[Problem requirements]
Your answer should be the lines below from the one with "camera: 50 degrees right, 0 degrees up" to the one with "(323, 175) = (396, 284): yellow", both included, given again exactly and with nothing added.

-- Data in this exercise follows --

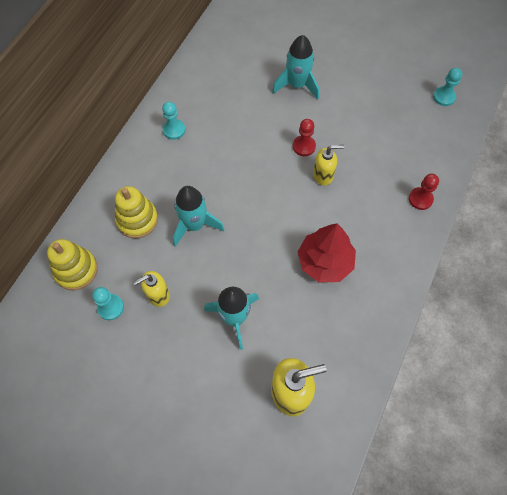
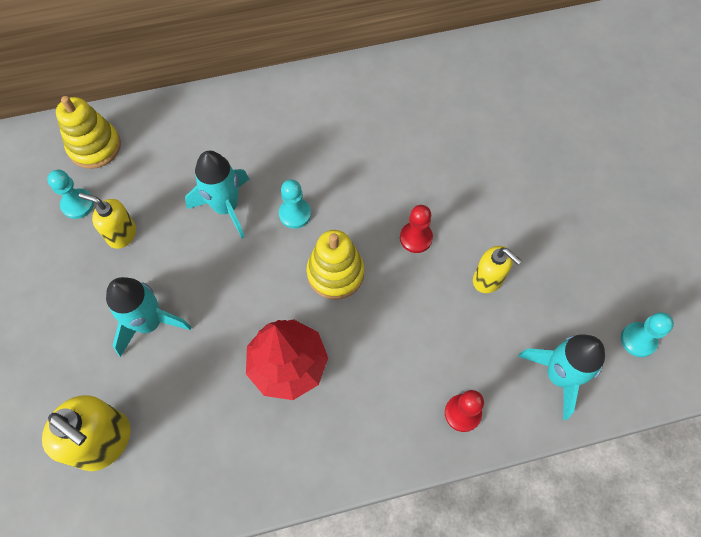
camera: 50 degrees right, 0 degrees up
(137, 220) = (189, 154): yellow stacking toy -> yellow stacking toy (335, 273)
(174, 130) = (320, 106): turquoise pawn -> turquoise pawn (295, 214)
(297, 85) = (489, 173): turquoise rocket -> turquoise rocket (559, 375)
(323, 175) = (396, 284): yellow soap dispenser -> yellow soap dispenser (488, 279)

-- Data in this exercise concluded --
-- Data in this exercise follows --

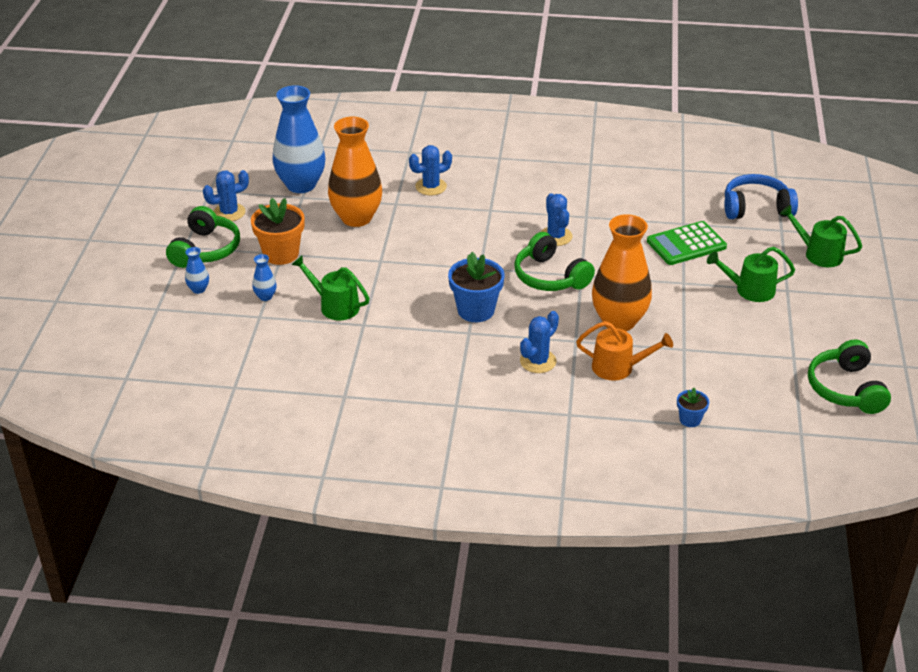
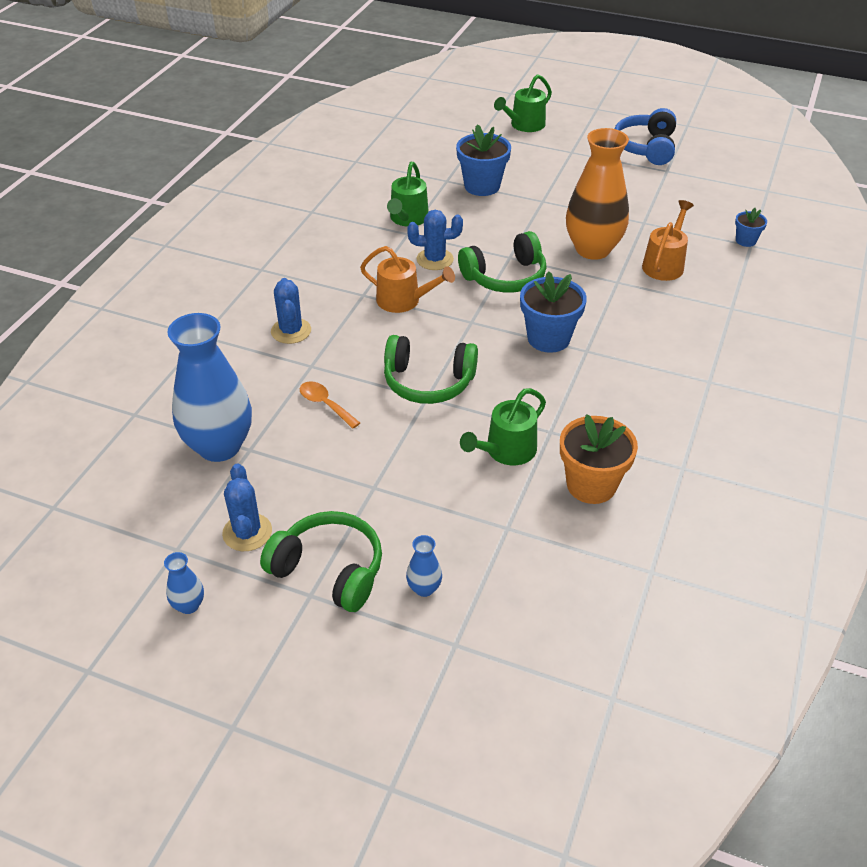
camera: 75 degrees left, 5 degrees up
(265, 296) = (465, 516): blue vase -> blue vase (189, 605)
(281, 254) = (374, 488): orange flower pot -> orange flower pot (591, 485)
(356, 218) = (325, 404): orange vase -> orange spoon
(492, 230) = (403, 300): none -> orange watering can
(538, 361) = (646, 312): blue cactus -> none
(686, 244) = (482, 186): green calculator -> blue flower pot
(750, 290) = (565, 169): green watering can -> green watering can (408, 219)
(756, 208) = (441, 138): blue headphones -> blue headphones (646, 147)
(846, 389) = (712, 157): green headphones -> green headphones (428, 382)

-- Data in this exercise concluded --
-- Data in this exercise follows --

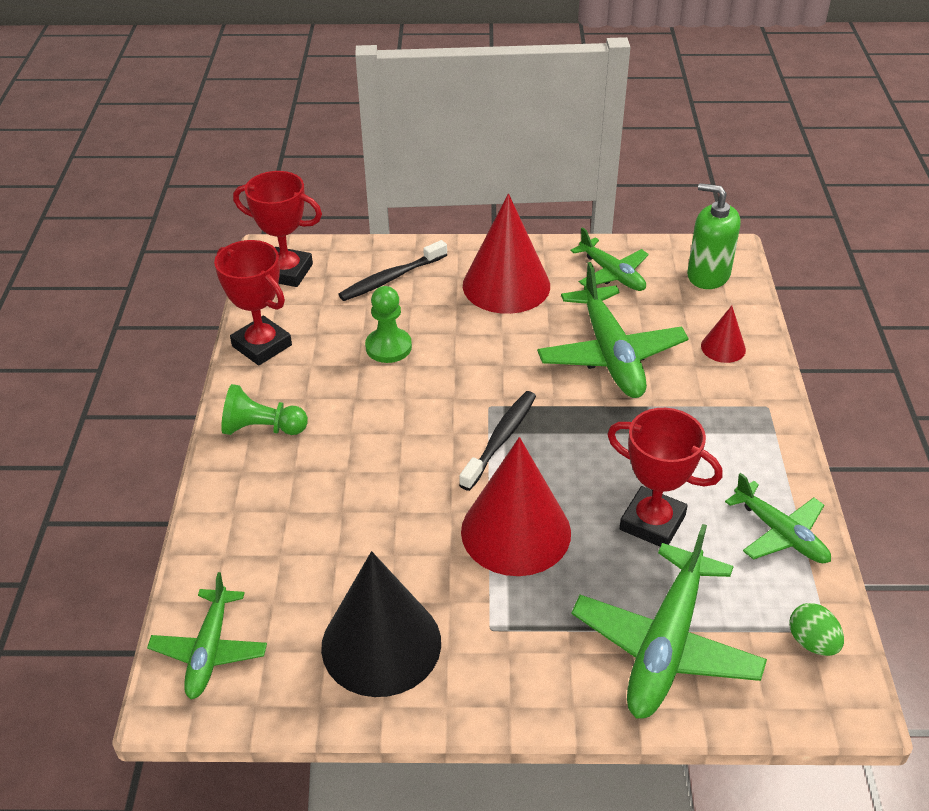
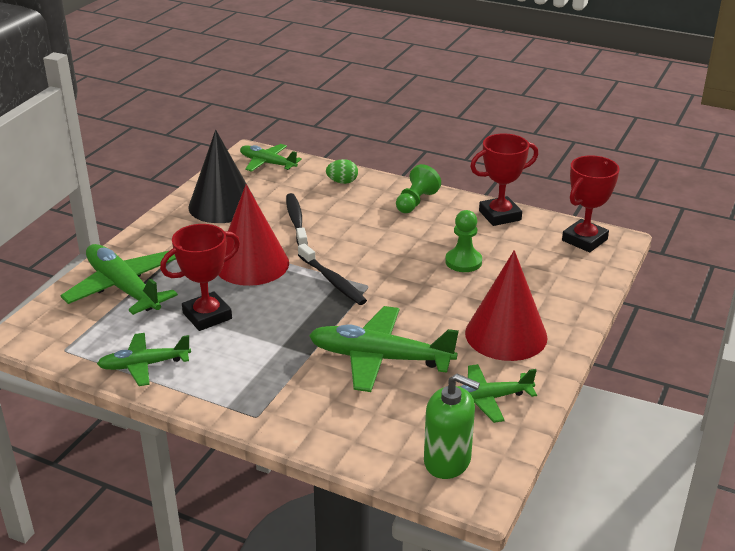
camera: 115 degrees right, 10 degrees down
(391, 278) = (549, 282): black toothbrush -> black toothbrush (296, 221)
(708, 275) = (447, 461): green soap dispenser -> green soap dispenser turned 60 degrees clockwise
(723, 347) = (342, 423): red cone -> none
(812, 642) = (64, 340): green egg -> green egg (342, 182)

-- Data in this exercise concluded --

[Solution]
camera: 50 degrees right, 0 degrees up
(137, 220) = (189, 154): yellow stacking toy -> yellow stacking toy (335, 273)
(174, 130) = (320, 106): turquoise pawn -> turquoise pawn (295, 214)
(297, 85) = (489, 173): turquoise rocket -> turquoise rocket (559, 375)
(323, 175) = (396, 284): yellow soap dispenser -> yellow soap dispenser (488, 279)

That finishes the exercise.